▸ **Task item**
Retype every record exactly. Leave the pictures out.

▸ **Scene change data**

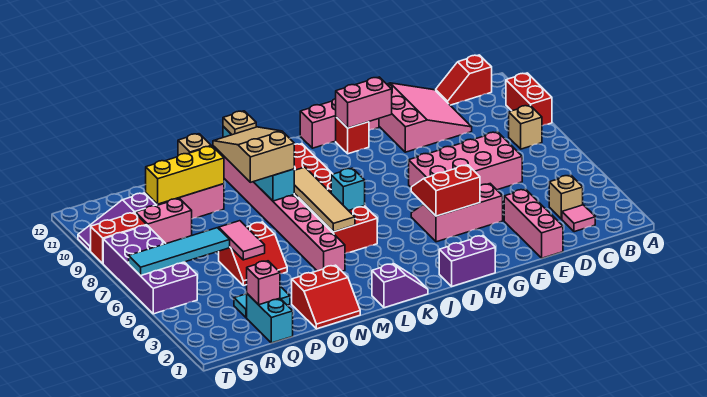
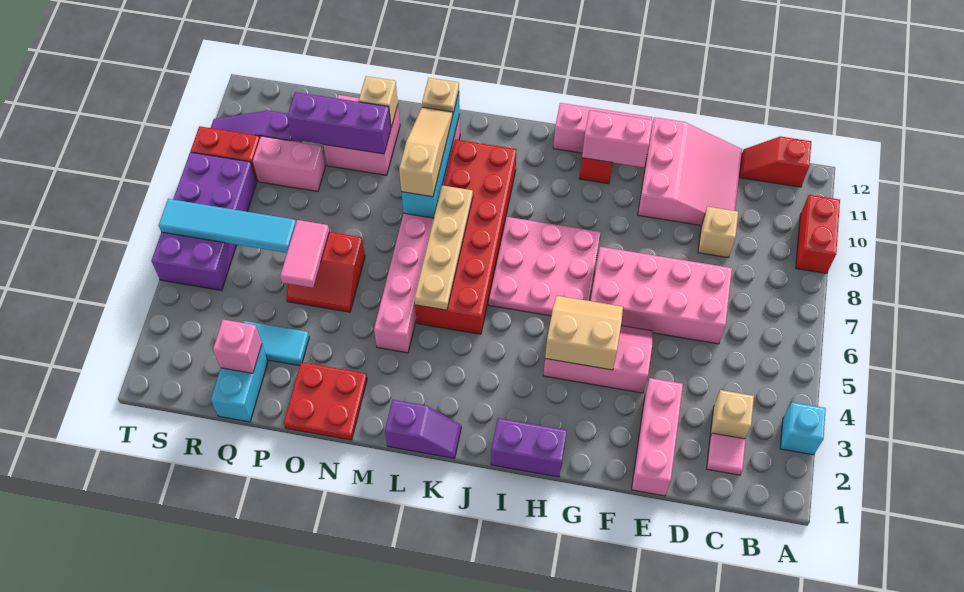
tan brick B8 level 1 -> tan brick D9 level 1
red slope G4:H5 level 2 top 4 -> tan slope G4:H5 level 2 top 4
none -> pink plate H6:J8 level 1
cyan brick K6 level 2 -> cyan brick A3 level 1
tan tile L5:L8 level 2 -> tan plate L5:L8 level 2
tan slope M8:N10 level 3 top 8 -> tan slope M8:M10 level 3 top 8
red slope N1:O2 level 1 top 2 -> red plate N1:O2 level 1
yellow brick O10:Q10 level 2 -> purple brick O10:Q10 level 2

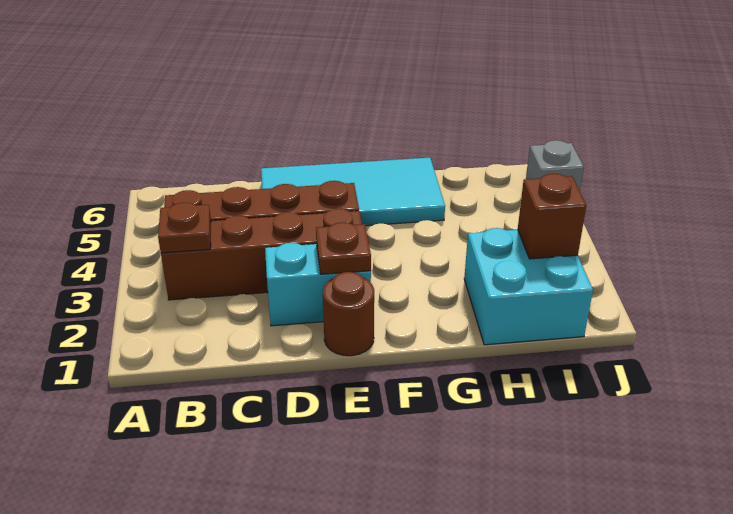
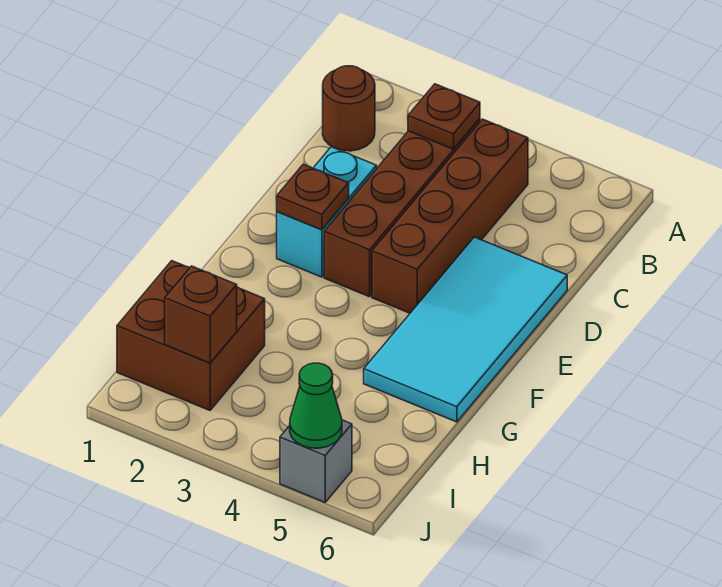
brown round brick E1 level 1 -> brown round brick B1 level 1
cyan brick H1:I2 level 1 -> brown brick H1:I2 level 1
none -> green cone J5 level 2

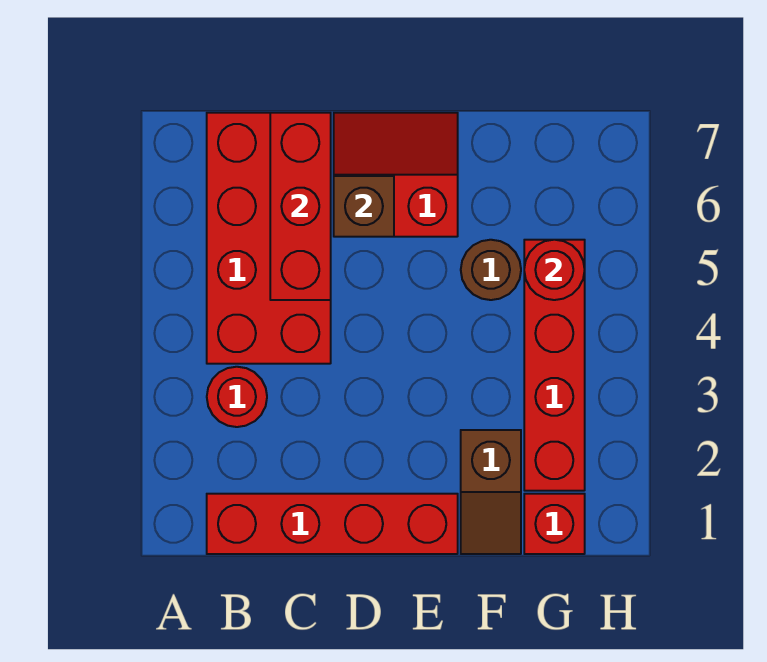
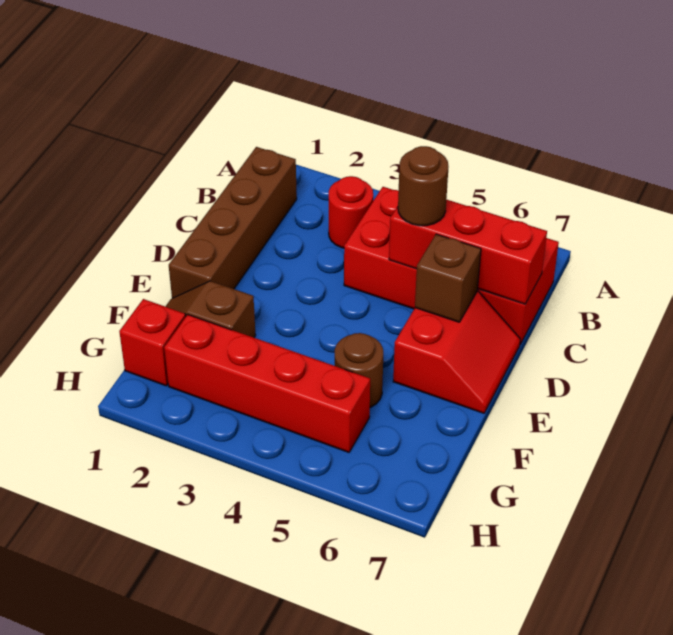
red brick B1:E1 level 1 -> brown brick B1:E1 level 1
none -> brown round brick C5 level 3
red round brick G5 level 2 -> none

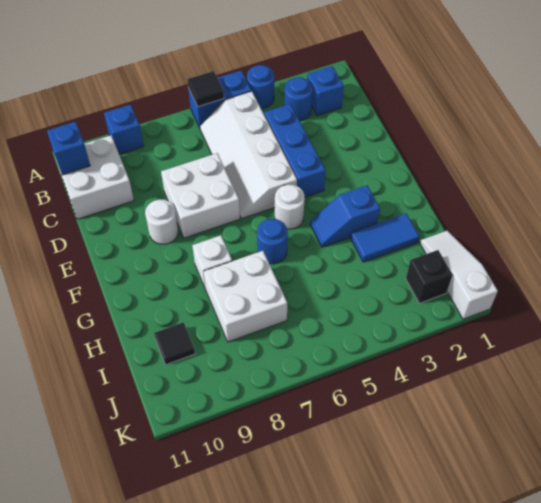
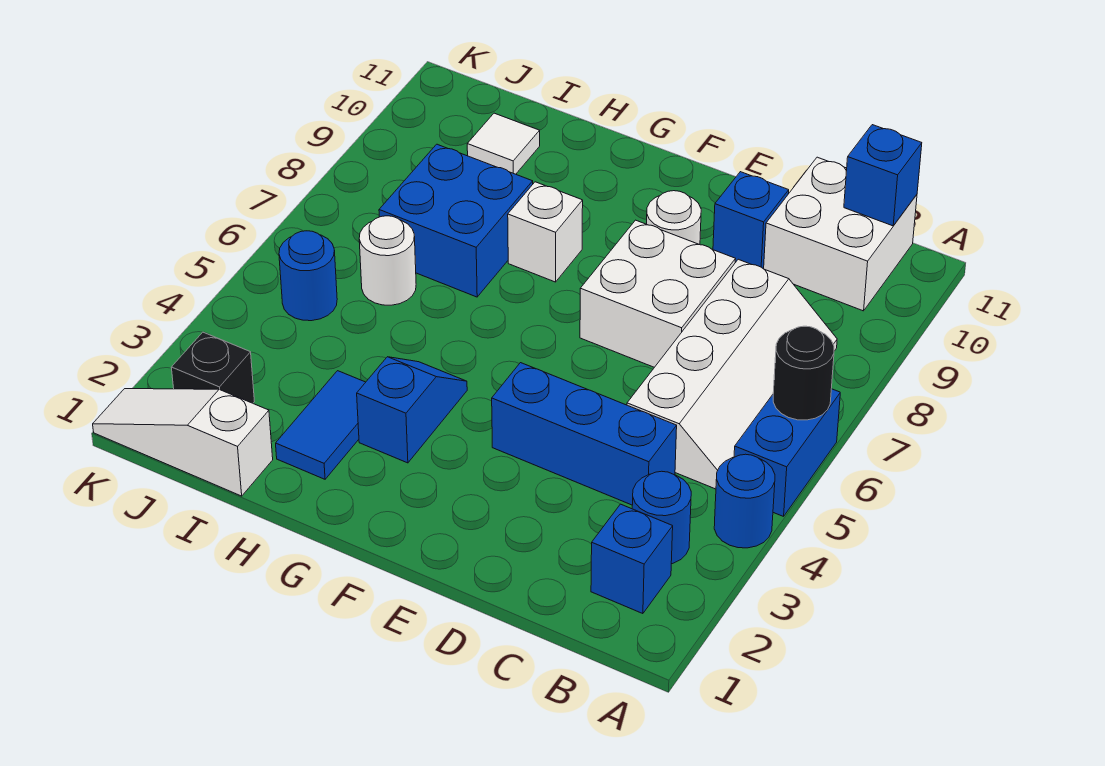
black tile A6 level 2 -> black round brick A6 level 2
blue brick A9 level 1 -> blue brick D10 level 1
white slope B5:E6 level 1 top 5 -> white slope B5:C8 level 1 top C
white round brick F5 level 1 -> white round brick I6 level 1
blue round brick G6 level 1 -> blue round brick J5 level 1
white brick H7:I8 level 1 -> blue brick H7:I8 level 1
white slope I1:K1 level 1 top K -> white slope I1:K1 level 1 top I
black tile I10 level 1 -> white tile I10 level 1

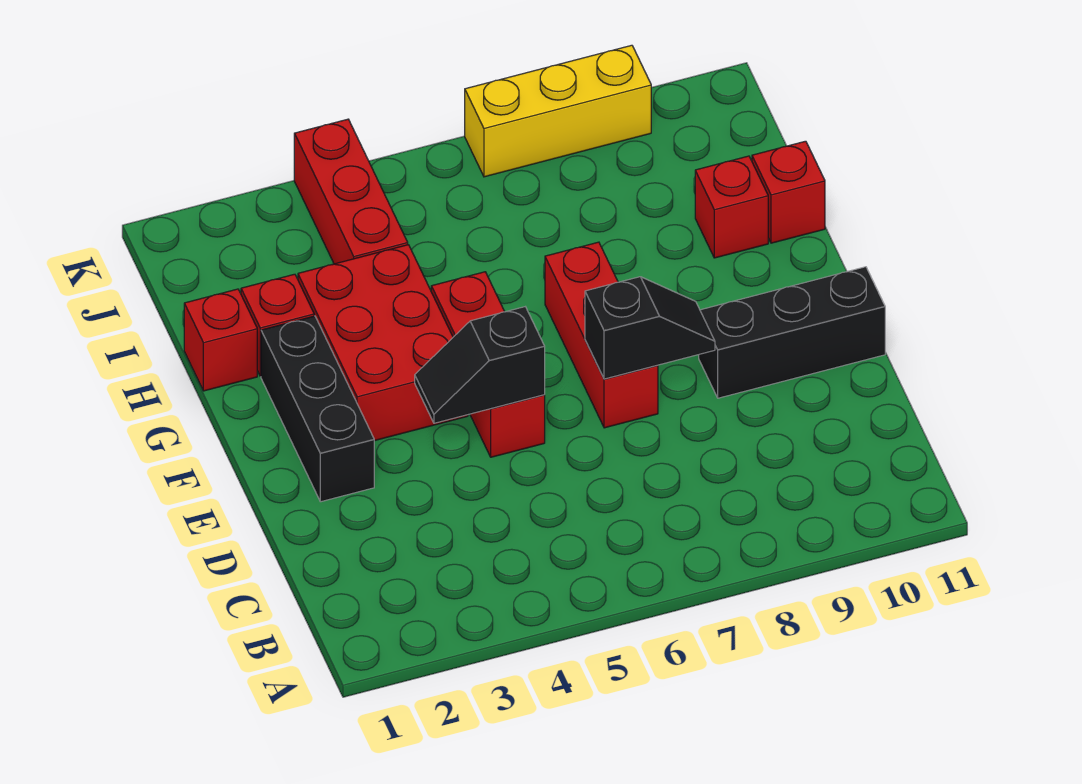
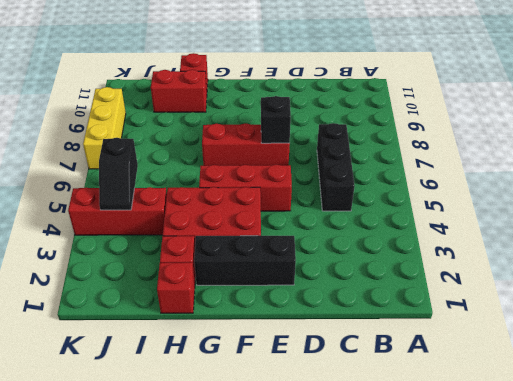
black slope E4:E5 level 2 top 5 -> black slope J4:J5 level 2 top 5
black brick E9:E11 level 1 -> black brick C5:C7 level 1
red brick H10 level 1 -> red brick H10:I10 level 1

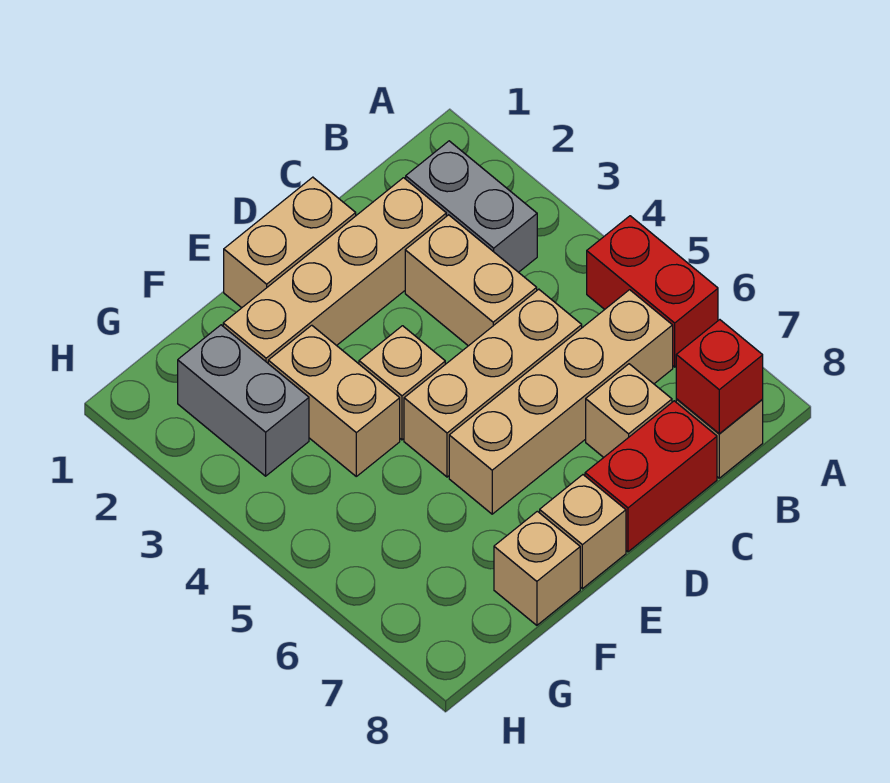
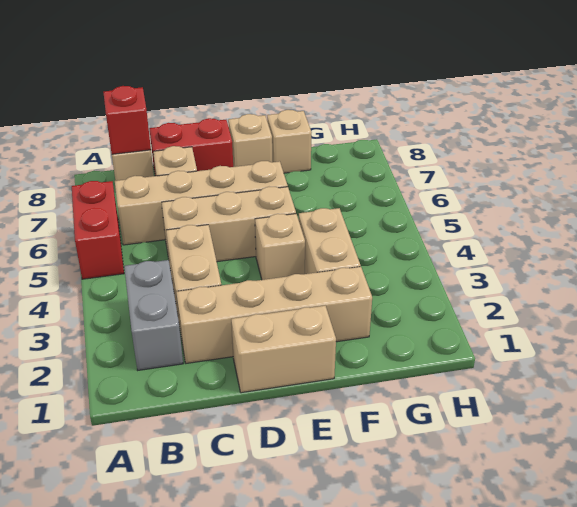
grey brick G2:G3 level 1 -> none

▸ **Task result**
tan brick B8 level 1 -> tan brick D9 level 1
red slope G4:H5 level 2 top 4 -> tan slope G4:H5 level 2 top 4
none -> pink plate H6:J8 level 1
cyan brick K6 level 2 -> cyan brick A3 level 1
tan tile L5:L8 level 2 -> tan plate L5:L8 level 2
tan slope M8:N10 level 3 top 8 -> tan slope M8:M10 level 3 top 8
red slope N1:O2 level 1 top 2 -> red plate N1:O2 level 1
yellow brick O10:Q10 level 2 -> purple brick O10:Q10 level 2

brown round brick E1 level 1 -> brown round brick B1 level 1
cyan brick H1:I2 level 1 -> brown brick H1:I2 level 1
none -> green cone J5 level 2

red brick B1:E1 level 1 -> brown brick B1:E1 level 1
none -> brown round brick C5 level 3
red round brick G5 level 2 -> none

black tile A6 level 2 -> black round brick A6 level 2
blue brick A9 level 1 -> blue brick D10 level 1
white slope B5:E6 level 1 top 5 -> white slope B5:C8 level 1 top C
white round brick F5 level 1 -> white round brick I6 level 1
blue round brick G6 level 1 -> blue round brick J5 level 1
white brick H7:I8 level 1 -> blue brick H7:I8 level 1
white slope I1:K1 level 1 top K -> white slope I1:K1 level 1 top I
black tile I10 level 1 -> white tile I10 level 1

black slope E4:E5 level 2 top 5 -> black slope J4:J5 level 2 top 5
black brick E9:E11 level 1 -> black brick C5:C7 level 1
red brick H10 level 1 -> red brick H10:I10 level 1

grey brick G2:G3 level 1 -> none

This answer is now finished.